START Given records
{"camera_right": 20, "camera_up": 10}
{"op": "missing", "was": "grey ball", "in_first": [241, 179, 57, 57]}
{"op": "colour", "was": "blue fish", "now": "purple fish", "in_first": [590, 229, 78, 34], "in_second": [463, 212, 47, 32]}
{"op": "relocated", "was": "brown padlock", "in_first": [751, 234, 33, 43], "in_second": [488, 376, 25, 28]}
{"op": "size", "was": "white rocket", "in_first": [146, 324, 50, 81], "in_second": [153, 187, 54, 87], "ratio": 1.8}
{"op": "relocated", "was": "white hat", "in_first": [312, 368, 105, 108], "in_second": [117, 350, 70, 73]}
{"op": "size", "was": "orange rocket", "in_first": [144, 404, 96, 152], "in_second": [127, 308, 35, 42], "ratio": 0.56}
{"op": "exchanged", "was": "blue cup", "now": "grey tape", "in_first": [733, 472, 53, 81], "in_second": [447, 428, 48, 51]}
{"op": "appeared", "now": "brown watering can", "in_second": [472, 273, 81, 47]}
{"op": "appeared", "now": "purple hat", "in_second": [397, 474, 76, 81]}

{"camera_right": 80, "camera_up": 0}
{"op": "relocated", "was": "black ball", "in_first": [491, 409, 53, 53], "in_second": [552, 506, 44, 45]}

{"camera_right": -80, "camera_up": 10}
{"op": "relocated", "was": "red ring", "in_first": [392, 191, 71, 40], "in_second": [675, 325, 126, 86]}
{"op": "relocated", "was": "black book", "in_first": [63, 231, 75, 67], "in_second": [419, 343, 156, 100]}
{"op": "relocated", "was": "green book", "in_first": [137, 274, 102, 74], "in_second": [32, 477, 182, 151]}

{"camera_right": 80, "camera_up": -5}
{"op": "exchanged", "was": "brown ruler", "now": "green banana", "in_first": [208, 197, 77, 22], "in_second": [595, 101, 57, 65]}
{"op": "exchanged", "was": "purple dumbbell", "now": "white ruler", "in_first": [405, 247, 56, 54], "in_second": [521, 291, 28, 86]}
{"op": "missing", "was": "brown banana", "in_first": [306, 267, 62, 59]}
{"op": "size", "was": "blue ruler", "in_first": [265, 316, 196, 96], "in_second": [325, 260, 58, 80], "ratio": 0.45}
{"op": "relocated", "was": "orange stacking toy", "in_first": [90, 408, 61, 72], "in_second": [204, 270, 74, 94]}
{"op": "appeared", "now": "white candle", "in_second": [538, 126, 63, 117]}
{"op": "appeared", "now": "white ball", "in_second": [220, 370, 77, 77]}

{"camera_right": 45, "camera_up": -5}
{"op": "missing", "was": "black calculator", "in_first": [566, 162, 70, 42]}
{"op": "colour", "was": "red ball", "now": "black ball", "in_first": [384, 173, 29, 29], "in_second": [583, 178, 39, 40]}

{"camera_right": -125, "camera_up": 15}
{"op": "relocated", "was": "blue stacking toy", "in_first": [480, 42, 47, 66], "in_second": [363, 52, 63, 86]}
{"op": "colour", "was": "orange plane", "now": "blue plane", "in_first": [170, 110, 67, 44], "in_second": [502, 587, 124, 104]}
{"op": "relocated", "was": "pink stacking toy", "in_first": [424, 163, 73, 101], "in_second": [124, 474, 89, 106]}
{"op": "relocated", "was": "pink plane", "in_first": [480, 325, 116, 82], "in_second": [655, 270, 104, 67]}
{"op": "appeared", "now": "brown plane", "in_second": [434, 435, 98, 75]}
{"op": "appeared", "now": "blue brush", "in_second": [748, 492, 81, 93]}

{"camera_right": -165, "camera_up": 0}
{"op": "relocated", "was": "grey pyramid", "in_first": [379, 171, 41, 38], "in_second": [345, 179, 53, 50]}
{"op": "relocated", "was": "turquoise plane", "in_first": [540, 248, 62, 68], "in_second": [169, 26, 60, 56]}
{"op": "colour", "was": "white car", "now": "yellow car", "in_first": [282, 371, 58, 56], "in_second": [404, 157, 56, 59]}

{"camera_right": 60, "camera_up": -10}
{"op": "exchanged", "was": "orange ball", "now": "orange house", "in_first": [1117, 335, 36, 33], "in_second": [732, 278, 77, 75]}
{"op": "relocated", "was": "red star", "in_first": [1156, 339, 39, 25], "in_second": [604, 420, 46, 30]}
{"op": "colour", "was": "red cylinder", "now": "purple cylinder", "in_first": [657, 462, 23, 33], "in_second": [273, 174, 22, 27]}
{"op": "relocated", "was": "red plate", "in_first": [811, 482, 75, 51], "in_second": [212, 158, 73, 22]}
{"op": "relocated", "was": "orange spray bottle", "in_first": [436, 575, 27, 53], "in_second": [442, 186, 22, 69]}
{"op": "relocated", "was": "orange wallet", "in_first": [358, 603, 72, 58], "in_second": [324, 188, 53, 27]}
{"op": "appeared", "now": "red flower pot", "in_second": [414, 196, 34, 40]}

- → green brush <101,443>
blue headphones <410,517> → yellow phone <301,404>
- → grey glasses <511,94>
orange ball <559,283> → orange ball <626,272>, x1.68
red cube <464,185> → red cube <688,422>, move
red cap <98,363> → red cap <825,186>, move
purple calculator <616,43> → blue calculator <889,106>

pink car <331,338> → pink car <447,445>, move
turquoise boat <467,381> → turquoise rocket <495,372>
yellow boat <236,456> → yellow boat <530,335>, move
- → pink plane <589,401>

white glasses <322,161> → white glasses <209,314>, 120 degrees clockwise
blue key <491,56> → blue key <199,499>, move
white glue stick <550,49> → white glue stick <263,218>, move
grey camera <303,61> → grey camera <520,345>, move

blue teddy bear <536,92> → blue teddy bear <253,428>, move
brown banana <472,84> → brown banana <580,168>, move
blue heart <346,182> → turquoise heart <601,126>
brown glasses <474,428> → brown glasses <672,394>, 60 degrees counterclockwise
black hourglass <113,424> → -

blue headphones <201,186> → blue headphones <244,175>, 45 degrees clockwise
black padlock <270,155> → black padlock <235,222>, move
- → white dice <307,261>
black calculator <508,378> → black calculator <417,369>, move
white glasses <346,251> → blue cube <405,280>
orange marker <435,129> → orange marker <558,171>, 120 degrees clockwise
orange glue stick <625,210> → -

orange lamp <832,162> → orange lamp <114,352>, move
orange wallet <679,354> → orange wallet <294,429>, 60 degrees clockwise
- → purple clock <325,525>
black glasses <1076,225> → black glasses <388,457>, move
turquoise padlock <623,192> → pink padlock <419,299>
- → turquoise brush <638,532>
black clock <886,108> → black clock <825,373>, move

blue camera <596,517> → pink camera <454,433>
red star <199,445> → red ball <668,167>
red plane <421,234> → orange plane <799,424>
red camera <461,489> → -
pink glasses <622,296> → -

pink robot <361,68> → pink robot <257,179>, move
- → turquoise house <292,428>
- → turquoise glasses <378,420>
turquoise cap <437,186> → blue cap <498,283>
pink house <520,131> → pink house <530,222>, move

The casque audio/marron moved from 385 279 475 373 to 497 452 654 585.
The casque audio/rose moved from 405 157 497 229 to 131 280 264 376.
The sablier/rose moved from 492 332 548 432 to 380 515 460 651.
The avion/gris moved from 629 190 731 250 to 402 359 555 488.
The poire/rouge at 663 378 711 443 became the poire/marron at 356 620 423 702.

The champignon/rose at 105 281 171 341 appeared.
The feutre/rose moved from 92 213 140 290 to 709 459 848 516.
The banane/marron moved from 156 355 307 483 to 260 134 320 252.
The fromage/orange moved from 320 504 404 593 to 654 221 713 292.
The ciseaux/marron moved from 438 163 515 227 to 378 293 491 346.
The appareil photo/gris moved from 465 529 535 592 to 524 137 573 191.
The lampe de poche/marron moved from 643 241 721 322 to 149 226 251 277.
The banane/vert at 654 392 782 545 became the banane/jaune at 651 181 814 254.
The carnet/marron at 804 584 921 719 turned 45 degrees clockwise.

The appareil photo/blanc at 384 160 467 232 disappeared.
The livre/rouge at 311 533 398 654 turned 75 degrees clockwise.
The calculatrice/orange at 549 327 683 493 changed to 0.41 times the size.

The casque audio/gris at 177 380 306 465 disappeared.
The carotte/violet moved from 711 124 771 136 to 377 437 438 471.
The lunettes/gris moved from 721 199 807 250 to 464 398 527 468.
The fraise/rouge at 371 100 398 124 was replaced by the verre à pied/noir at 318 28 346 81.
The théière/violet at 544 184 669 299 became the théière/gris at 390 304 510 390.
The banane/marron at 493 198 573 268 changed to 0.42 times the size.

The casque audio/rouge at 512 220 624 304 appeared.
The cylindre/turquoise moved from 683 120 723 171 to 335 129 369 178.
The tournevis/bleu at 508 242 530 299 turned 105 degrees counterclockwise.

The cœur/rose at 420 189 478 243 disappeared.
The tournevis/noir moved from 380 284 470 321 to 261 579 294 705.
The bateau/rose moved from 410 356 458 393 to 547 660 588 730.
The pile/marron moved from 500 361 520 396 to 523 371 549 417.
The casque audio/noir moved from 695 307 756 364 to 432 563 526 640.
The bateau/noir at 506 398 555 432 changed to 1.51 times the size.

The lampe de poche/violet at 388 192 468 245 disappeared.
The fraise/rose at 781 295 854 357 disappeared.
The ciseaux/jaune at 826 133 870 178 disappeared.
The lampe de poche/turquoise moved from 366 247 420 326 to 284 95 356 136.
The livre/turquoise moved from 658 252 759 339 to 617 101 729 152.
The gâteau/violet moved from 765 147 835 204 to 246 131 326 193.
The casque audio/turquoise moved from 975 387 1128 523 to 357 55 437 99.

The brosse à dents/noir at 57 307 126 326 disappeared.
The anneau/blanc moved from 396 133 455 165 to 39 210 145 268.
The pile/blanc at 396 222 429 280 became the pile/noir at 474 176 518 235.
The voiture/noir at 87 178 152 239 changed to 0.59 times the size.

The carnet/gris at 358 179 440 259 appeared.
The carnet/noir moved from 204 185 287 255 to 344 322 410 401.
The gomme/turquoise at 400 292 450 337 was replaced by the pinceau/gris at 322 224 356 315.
END Given records
• [Aim of the exercise]: Begin at the line above that has "The casque audio/rose" and stop after the line that has "The avion/gris moved", copying each line exactly and adding nothing else.

• [Result]:
The casque audio/rose moved from 405 157 497 229 to 131 280 264 376.
The sablier/rose moved from 492 332 548 432 to 380 515 460 651.
The avion/gris moved from 629 190 731 250 to 402 359 555 488.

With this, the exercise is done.